Every line of the data that contains the string "blue" must be copied.

(Before-and-after scene images)
>>
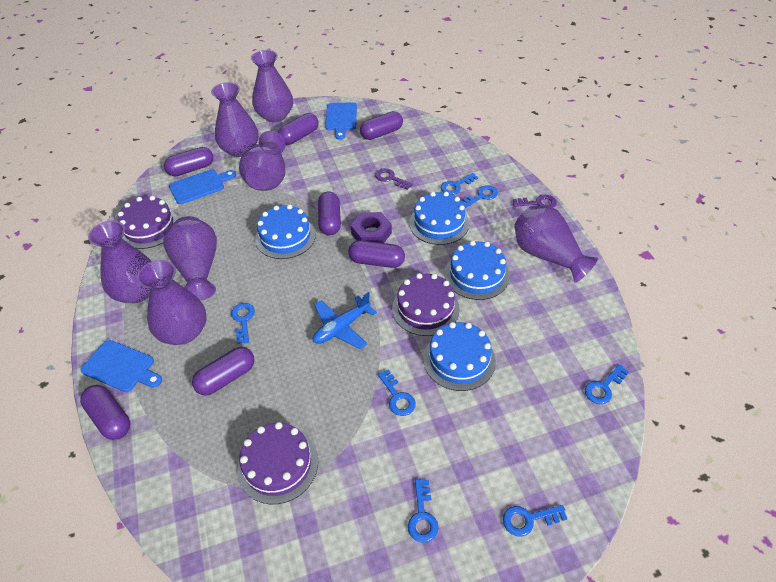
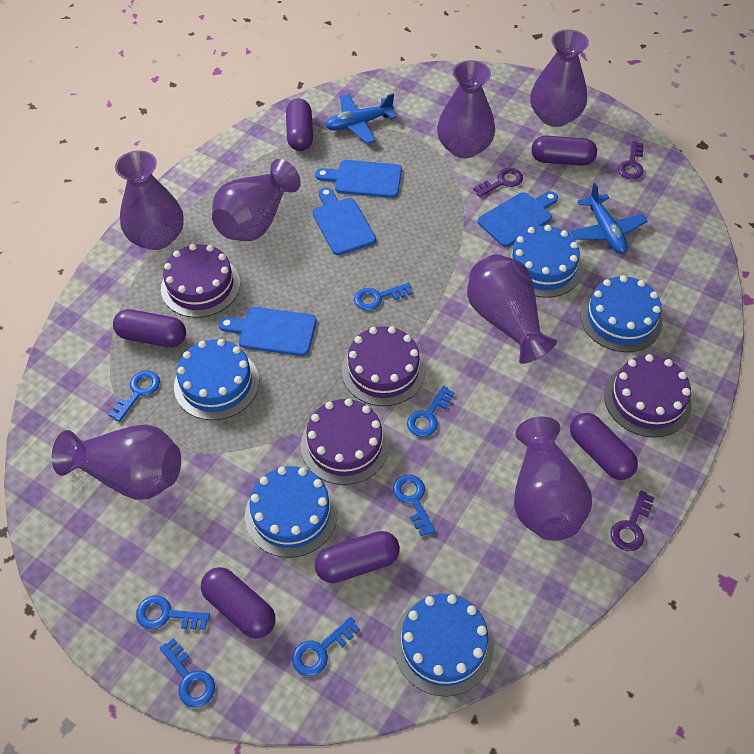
blue cake: 4 -> 5
blue cutting board: 3 -> 4
blue plane: 1 -> 2
purple cake: 3 -> 4
purple capsule: 7 -> 6
purple key: 2 -> 3
purple nut: 1 -> 0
<<
Answer to this problem:
blue cake: 4 -> 5
blue cutting board: 3 -> 4
blue plane: 1 -> 2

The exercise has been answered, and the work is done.